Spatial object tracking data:
------------------------------------------------------------------------
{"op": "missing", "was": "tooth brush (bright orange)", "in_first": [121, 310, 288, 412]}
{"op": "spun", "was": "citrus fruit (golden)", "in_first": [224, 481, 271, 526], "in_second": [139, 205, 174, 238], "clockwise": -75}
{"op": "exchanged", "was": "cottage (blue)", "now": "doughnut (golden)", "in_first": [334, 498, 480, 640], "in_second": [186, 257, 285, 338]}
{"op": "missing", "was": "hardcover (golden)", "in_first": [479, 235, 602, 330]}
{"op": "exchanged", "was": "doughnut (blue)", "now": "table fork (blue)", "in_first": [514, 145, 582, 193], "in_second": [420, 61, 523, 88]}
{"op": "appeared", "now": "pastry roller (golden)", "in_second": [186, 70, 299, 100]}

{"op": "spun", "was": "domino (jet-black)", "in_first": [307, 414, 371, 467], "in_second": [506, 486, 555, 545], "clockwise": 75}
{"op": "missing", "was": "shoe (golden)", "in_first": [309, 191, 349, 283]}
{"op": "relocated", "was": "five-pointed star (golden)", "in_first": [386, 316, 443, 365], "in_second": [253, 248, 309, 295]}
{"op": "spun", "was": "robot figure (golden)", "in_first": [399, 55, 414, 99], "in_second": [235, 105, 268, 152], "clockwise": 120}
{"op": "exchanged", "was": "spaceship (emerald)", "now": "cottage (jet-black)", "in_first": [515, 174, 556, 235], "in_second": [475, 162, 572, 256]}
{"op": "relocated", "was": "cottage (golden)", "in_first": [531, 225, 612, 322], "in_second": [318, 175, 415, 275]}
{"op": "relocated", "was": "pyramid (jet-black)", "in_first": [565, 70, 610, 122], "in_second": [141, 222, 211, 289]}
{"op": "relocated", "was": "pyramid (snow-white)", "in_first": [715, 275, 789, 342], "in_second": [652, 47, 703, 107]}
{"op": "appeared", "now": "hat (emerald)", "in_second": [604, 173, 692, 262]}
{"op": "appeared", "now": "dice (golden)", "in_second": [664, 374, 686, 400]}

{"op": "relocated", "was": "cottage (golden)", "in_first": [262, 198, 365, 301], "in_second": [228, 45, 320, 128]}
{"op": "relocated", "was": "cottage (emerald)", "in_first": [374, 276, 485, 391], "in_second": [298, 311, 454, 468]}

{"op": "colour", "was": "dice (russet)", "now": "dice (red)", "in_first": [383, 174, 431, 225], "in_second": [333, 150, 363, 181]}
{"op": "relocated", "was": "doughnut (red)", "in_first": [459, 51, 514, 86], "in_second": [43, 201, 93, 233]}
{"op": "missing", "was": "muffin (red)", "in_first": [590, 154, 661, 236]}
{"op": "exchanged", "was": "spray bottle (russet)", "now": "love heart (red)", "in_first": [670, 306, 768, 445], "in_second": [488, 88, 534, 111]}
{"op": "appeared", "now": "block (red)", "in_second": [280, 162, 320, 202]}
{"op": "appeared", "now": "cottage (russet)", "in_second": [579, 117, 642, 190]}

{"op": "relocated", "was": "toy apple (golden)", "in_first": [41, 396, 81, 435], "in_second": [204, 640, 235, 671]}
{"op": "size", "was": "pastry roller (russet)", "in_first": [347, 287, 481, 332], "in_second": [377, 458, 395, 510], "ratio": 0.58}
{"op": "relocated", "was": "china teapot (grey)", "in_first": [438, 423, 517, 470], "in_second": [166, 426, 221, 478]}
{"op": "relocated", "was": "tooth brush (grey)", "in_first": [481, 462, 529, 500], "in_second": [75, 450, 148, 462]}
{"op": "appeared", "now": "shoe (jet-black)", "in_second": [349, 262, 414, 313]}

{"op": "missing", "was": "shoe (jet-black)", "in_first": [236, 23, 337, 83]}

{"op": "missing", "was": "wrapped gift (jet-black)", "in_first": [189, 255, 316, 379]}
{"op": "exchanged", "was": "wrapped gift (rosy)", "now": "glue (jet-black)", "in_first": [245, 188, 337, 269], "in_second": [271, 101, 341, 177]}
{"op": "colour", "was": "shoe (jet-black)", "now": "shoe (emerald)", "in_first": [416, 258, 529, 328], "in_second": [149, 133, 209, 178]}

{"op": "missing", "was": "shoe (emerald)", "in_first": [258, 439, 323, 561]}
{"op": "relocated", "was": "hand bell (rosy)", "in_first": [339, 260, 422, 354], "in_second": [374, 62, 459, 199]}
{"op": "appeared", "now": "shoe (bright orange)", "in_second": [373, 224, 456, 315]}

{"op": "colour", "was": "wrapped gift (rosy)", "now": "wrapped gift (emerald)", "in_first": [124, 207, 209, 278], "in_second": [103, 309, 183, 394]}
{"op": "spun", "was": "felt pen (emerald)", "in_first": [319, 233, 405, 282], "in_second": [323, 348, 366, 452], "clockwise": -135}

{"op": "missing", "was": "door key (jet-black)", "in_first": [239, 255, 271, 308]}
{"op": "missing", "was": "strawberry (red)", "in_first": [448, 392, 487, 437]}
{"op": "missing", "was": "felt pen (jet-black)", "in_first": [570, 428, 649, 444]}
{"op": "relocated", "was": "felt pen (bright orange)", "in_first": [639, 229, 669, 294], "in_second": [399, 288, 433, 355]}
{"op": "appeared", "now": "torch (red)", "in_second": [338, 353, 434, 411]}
------------------------------------------------------------------------
> _Task_:
Nothing is to be altered; retype each entry exactly.

> _Response below_:
{"op": "missing", "was": "tooth brush (bright orange)", "in_first": [121, 310, 288, 412]}
{"op": "spun", "was": "citrus fruit (golden)", "in_first": [224, 481, 271, 526], "in_second": [139, 205, 174, 238], "clockwise": -75}
{"op": "exchanged", "was": "cottage (blue)", "now": "doughnut (golden)", "in_first": [334, 498, 480, 640], "in_second": [186, 257, 285, 338]}
{"op": "missing", "was": "hardcover (golden)", "in_first": [479, 235, 602, 330]}
{"op": "exchanged", "was": "doughnut (blue)", "now": "table fork (blue)", "in_first": [514, 145, 582, 193], "in_second": [420, 61, 523, 88]}
{"op": "appeared", "now": "pastry roller (golden)", "in_second": [186, 70, 299, 100]}

{"op": "spun", "was": "domino (jet-black)", "in_first": [307, 414, 371, 467], "in_second": [506, 486, 555, 545], "clockwise": 75}
{"op": "missing", "was": "shoe (golden)", "in_first": [309, 191, 349, 283]}
{"op": "relocated", "was": "five-pointed star (golden)", "in_first": [386, 316, 443, 365], "in_second": [253, 248, 309, 295]}
{"op": "spun", "was": "robot figure (golden)", "in_first": [399, 55, 414, 99], "in_second": [235, 105, 268, 152], "clockwise": 120}
{"op": "exchanged", "was": "spaceship (emerald)", "now": "cottage (jet-black)", "in_first": [515, 174, 556, 235], "in_second": [475, 162, 572, 256]}
{"op": "relocated", "was": "cottage (golden)", "in_first": [531, 225, 612, 322], "in_second": [318, 175, 415, 275]}
{"op": "relocated", "was": "pyramid (jet-black)", "in_first": [565, 70, 610, 122], "in_second": [141, 222, 211, 289]}
{"op": "relocated", "was": "pyramid (snow-white)", "in_first": [715, 275, 789, 342], "in_second": [652, 47, 703, 107]}
{"op": "appeared", "now": "hat (emerald)", "in_second": [604, 173, 692, 262]}
{"op": "appeared", "now": "dice (golden)", "in_second": [664, 374, 686, 400]}

{"op": "relocated", "was": "cottage (golden)", "in_first": [262, 198, 365, 301], "in_second": [228, 45, 320, 128]}
{"op": "relocated", "was": "cottage (emerald)", "in_first": [374, 276, 485, 391], "in_second": [298, 311, 454, 468]}

{"op": "colour", "was": "dice (russet)", "now": "dice (red)", "in_first": [383, 174, 431, 225], "in_second": [333, 150, 363, 181]}
{"op": "relocated", "was": "doughnut (red)", "in_first": [459, 51, 514, 86], "in_second": [43, 201, 93, 233]}
{"op": "missing", "was": "muffin (red)", "in_first": [590, 154, 661, 236]}
{"op": "exchanged", "was": "spray bottle (russet)", "now": "love heart (red)", "in_first": [670, 306, 768, 445], "in_second": [488, 88, 534, 111]}
{"op": "appeared", "now": "block (red)", "in_second": [280, 162, 320, 202]}
{"op": "appeared", "now": "cottage (russet)", "in_second": [579, 117, 642, 190]}

{"op": "relocated", "was": "toy apple (golden)", "in_first": [41, 396, 81, 435], "in_second": [204, 640, 235, 671]}
{"op": "size", "was": "pastry roller (russet)", "in_first": [347, 287, 481, 332], "in_second": [377, 458, 395, 510], "ratio": 0.58}
{"op": "relocated", "was": "china teapot (grey)", "in_first": [438, 423, 517, 470], "in_second": [166, 426, 221, 478]}
{"op": "relocated", "was": "tooth brush (grey)", "in_first": [481, 462, 529, 500], "in_second": [75, 450, 148, 462]}
{"op": "appeared", "now": "shoe (jet-black)", "in_second": [349, 262, 414, 313]}

{"op": "missing", "was": "shoe (jet-black)", "in_first": [236, 23, 337, 83]}

{"op": "missing", "was": "wrapped gift (jet-black)", "in_first": [189, 255, 316, 379]}
{"op": "exchanged", "was": "wrapped gift (rosy)", "now": "glue (jet-black)", "in_first": [245, 188, 337, 269], "in_second": [271, 101, 341, 177]}
{"op": "colour", "was": "shoe (jet-black)", "now": "shoe (emerald)", "in_first": [416, 258, 529, 328], "in_second": [149, 133, 209, 178]}

{"op": "missing", "was": "shoe (emerald)", "in_first": [258, 439, 323, 561]}
{"op": "relocated", "was": "hand bell (rosy)", "in_first": [339, 260, 422, 354], "in_second": [374, 62, 459, 199]}
{"op": "appeared", "now": "shoe (bright orange)", "in_second": [373, 224, 456, 315]}

{"op": "colour", "was": "wrapped gift (rosy)", "now": "wrapped gift (emerald)", "in_first": [124, 207, 209, 278], "in_second": [103, 309, 183, 394]}
{"op": "spun", "was": "felt pen (emerald)", "in_first": [319, 233, 405, 282], "in_second": [323, 348, 366, 452], "clockwise": -135}

{"op": "missing", "was": "door key (jet-black)", "in_first": [239, 255, 271, 308]}
{"op": "missing", "was": "strawberry (red)", "in_first": [448, 392, 487, 437]}
{"op": "missing", "was": "felt pen (jet-black)", "in_first": [570, 428, 649, 444]}
{"op": "relocated", "was": "felt pen (bright orange)", "in_first": [639, 229, 669, 294], "in_second": [399, 288, 433, 355]}
{"op": "appeared", "now": "torch (red)", "in_second": [338, 353, 434, 411]}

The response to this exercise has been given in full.